▶ [AIM OF THE TASK]:
Only an exact copy of the records below will serve as the answer.
- - - -
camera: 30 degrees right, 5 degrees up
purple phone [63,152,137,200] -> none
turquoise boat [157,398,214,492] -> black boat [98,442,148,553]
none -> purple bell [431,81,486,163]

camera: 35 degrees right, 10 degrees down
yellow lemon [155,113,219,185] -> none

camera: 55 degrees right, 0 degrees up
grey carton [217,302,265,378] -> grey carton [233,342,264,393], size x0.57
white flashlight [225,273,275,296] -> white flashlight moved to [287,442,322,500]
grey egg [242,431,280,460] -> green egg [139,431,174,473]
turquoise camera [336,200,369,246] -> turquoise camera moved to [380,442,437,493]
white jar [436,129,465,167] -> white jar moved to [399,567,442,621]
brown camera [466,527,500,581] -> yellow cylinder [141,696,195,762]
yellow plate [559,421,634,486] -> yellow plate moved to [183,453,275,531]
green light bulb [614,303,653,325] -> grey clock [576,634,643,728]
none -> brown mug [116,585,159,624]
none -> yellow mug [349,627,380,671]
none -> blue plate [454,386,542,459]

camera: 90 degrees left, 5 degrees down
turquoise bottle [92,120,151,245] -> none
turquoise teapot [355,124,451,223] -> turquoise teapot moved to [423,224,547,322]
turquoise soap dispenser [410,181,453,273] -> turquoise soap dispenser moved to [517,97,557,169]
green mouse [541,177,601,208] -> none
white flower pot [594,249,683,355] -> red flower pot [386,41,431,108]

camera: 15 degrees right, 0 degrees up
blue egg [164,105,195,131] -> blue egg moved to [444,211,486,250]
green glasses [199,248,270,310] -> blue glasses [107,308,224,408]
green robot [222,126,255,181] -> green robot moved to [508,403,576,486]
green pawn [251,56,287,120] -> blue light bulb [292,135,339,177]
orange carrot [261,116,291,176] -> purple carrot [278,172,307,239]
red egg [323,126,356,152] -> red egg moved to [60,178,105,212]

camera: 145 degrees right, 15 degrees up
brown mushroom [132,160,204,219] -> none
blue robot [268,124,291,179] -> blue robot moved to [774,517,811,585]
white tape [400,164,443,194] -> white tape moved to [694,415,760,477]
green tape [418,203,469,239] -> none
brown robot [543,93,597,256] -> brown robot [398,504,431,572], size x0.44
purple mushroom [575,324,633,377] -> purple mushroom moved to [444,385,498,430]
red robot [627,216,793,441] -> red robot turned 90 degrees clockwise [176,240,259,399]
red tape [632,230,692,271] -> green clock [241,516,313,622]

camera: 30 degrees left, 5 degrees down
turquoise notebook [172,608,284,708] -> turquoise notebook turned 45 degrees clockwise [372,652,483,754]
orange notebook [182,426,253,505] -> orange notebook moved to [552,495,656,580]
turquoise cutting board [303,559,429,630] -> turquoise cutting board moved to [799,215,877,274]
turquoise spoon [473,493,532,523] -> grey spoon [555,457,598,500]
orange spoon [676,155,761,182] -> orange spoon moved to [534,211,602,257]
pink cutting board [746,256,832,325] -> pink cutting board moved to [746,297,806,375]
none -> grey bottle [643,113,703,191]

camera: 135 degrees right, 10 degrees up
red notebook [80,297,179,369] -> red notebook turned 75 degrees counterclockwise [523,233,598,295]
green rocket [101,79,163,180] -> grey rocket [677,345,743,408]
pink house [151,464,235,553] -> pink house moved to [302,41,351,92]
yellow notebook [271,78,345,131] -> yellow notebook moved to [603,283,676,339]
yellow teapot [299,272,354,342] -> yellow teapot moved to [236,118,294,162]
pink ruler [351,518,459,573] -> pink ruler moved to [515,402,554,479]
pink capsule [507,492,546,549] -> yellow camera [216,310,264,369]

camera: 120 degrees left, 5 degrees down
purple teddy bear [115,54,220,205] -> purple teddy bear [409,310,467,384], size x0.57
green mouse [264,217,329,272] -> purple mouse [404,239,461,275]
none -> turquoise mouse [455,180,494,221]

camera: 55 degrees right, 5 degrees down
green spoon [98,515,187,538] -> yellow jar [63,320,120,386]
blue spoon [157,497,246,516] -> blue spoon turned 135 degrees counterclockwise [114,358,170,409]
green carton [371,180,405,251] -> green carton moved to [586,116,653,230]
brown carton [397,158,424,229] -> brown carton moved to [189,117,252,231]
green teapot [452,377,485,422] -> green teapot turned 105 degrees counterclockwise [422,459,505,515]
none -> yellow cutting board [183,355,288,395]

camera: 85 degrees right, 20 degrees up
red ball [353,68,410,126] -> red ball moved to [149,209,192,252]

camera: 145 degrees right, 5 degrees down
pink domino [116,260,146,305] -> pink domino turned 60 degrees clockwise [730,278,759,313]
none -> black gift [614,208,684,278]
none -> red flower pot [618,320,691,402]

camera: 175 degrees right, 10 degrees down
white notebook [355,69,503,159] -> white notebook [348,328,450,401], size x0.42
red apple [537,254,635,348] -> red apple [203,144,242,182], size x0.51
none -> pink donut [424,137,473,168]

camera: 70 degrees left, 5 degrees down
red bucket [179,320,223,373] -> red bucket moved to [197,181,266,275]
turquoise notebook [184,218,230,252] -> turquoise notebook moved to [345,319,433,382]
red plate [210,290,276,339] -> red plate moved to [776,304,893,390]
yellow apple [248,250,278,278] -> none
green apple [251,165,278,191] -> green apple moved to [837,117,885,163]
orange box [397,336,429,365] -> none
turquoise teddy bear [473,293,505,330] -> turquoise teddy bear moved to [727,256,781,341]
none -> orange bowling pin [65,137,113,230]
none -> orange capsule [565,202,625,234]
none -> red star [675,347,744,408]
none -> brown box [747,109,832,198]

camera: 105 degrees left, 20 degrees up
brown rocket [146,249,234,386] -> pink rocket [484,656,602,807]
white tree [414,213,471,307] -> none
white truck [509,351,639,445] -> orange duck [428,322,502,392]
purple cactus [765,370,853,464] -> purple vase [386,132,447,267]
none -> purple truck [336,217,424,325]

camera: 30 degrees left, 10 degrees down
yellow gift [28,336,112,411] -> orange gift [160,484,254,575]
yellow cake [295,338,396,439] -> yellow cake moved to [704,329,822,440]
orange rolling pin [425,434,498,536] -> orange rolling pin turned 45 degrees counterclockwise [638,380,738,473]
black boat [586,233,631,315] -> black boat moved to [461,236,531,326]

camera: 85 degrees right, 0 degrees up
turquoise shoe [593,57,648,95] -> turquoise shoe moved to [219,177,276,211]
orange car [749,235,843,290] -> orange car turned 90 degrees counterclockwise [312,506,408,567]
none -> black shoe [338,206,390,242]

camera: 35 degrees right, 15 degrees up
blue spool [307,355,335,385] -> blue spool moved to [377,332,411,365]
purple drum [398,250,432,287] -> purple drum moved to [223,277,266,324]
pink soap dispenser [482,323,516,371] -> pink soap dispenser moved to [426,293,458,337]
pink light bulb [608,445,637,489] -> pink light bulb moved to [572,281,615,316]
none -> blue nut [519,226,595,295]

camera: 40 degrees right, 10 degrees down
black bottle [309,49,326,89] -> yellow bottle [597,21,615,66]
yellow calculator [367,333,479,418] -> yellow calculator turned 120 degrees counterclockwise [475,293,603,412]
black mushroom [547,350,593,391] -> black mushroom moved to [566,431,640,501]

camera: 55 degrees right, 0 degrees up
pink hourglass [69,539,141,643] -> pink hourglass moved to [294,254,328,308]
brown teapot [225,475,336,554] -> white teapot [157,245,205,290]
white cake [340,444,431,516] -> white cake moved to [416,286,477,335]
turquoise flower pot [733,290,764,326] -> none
- - - -
▶ [YOUR SOLUTION]:
camera: 30 degrees right, 5 degrees up
purple phone [63,152,137,200] -> none
turquoise boat [157,398,214,492] -> black boat [98,442,148,553]
none -> purple bell [431,81,486,163]

camera: 35 degrees right, 10 degrees down
yellow lemon [155,113,219,185] -> none

camera: 55 degrees right, 0 degrees up
grey carton [217,302,265,378] -> grey carton [233,342,264,393], size x0.57
white flashlight [225,273,275,296] -> white flashlight moved to [287,442,322,500]
grey egg [242,431,280,460] -> green egg [139,431,174,473]
turquoise camera [336,200,369,246] -> turquoise camera moved to [380,442,437,493]
white jar [436,129,465,167] -> white jar moved to [399,567,442,621]
brown camera [466,527,500,581] -> yellow cylinder [141,696,195,762]
yellow plate [559,421,634,486] -> yellow plate moved to [183,453,275,531]
green light bulb [614,303,653,325] -> grey clock [576,634,643,728]
none -> brown mug [116,585,159,624]
none -> yellow mug [349,627,380,671]
none -> blue plate [454,386,542,459]

camera: 90 degrees left, 5 degrees down
turquoise bottle [92,120,151,245] -> none
turquoise teapot [355,124,451,223] -> turquoise teapot moved to [423,224,547,322]
turquoise soap dispenser [410,181,453,273] -> turquoise soap dispenser moved to [517,97,557,169]
green mouse [541,177,601,208] -> none
white flower pot [594,249,683,355] -> red flower pot [386,41,431,108]

camera: 15 degrees right, 0 degrees up
blue egg [164,105,195,131] -> blue egg moved to [444,211,486,250]
green glasses [199,248,270,310] -> blue glasses [107,308,224,408]
green robot [222,126,255,181] -> green robot moved to [508,403,576,486]
green pawn [251,56,287,120] -> blue light bulb [292,135,339,177]
orange carrot [261,116,291,176] -> purple carrot [278,172,307,239]
red egg [323,126,356,152] -> red egg moved to [60,178,105,212]

camera: 145 degrees right, 15 degrees up
brown mushroom [132,160,204,219] -> none
blue robot [268,124,291,179] -> blue robot moved to [774,517,811,585]
white tape [400,164,443,194] -> white tape moved to [694,415,760,477]
green tape [418,203,469,239] -> none
brown robot [543,93,597,256] -> brown robot [398,504,431,572], size x0.44
purple mushroom [575,324,633,377] -> purple mushroom moved to [444,385,498,430]
red robot [627,216,793,441] -> red robot turned 90 degrees clockwise [176,240,259,399]
red tape [632,230,692,271] -> green clock [241,516,313,622]

camera: 30 degrees left, 5 degrees down
turquoise notebook [172,608,284,708] -> turquoise notebook turned 45 degrees clockwise [372,652,483,754]
orange notebook [182,426,253,505] -> orange notebook moved to [552,495,656,580]
turquoise cutting board [303,559,429,630] -> turquoise cutting board moved to [799,215,877,274]
turquoise spoon [473,493,532,523] -> grey spoon [555,457,598,500]
orange spoon [676,155,761,182] -> orange spoon moved to [534,211,602,257]
pink cutting board [746,256,832,325] -> pink cutting board moved to [746,297,806,375]
none -> grey bottle [643,113,703,191]

camera: 135 degrees right, 10 degrees up
red notebook [80,297,179,369] -> red notebook turned 75 degrees counterclockwise [523,233,598,295]
green rocket [101,79,163,180] -> grey rocket [677,345,743,408]
pink house [151,464,235,553] -> pink house moved to [302,41,351,92]
yellow notebook [271,78,345,131] -> yellow notebook moved to [603,283,676,339]
yellow teapot [299,272,354,342] -> yellow teapot moved to [236,118,294,162]
pink ruler [351,518,459,573] -> pink ruler moved to [515,402,554,479]
pink capsule [507,492,546,549] -> yellow camera [216,310,264,369]

camera: 120 degrees left, 5 degrees down
purple teddy bear [115,54,220,205] -> purple teddy bear [409,310,467,384], size x0.57
green mouse [264,217,329,272] -> purple mouse [404,239,461,275]
none -> turquoise mouse [455,180,494,221]

camera: 55 degrees right, 5 degrees down
green spoon [98,515,187,538] -> yellow jar [63,320,120,386]
blue spoon [157,497,246,516] -> blue spoon turned 135 degrees counterclockwise [114,358,170,409]
green carton [371,180,405,251] -> green carton moved to [586,116,653,230]
brown carton [397,158,424,229] -> brown carton moved to [189,117,252,231]
green teapot [452,377,485,422] -> green teapot turned 105 degrees counterclockwise [422,459,505,515]
none -> yellow cutting board [183,355,288,395]

camera: 85 degrees right, 20 degrees up
red ball [353,68,410,126] -> red ball moved to [149,209,192,252]

camera: 145 degrees right, 5 degrees down
pink domino [116,260,146,305] -> pink domino turned 60 degrees clockwise [730,278,759,313]
none -> black gift [614,208,684,278]
none -> red flower pot [618,320,691,402]

camera: 175 degrees right, 10 degrees down
white notebook [355,69,503,159] -> white notebook [348,328,450,401], size x0.42
red apple [537,254,635,348] -> red apple [203,144,242,182], size x0.51
none -> pink donut [424,137,473,168]

camera: 70 degrees left, 5 degrees down
red bucket [179,320,223,373] -> red bucket moved to [197,181,266,275]
turquoise notebook [184,218,230,252] -> turquoise notebook moved to [345,319,433,382]
red plate [210,290,276,339] -> red plate moved to [776,304,893,390]
yellow apple [248,250,278,278] -> none
green apple [251,165,278,191] -> green apple moved to [837,117,885,163]
orange box [397,336,429,365] -> none
turquoise teddy bear [473,293,505,330] -> turquoise teddy bear moved to [727,256,781,341]
none -> orange bowling pin [65,137,113,230]
none -> orange capsule [565,202,625,234]
none -> red star [675,347,744,408]
none -> brown box [747,109,832,198]

camera: 105 degrees left, 20 degrees up
brown rocket [146,249,234,386] -> pink rocket [484,656,602,807]
white tree [414,213,471,307] -> none
white truck [509,351,639,445] -> orange duck [428,322,502,392]
purple cactus [765,370,853,464] -> purple vase [386,132,447,267]
none -> purple truck [336,217,424,325]

camera: 30 degrees left, 10 degrees down
yellow gift [28,336,112,411] -> orange gift [160,484,254,575]
yellow cake [295,338,396,439] -> yellow cake moved to [704,329,822,440]
orange rolling pin [425,434,498,536] -> orange rolling pin turned 45 degrees counterclockwise [638,380,738,473]
black boat [586,233,631,315] -> black boat moved to [461,236,531,326]

camera: 85 degrees right, 0 degrees up
turquoise shoe [593,57,648,95] -> turquoise shoe moved to [219,177,276,211]
orange car [749,235,843,290] -> orange car turned 90 degrees counterclockwise [312,506,408,567]
none -> black shoe [338,206,390,242]

camera: 35 degrees right, 15 degrees up
blue spool [307,355,335,385] -> blue spool moved to [377,332,411,365]
purple drum [398,250,432,287] -> purple drum moved to [223,277,266,324]
pink soap dispenser [482,323,516,371] -> pink soap dispenser moved to [426,293,458,337]
pink light bulb [608,445,637,489] -> pink light bulb moved to [572,281,615,316]
none -> blue nut [519,226,595,295]

camera: 40 degrees right, 10 degrees down
black bottle [309,49,326,89] -> yellow bottle [597,21,615,66]
yellow calculator [367,333,479,418] -> yellow calculator turned 120 degrees counterclockwise [475,293,603,412]
black mushroom [547,350,593,391] -> black mushroom moved to [566,431,640,501]

camera: 55 degrees right, 0 degrees up
pink hourglass [69,539,141,643] -> pink hourglass moved to [294,254,328,308]
brown teapot [225,475,336,554] -> white teapot [157,245,205,290]
white cake [340,444,431,516] -> white cake moved to [416,286,477,335]
turquoise flower pot [733,290,764,326] -> none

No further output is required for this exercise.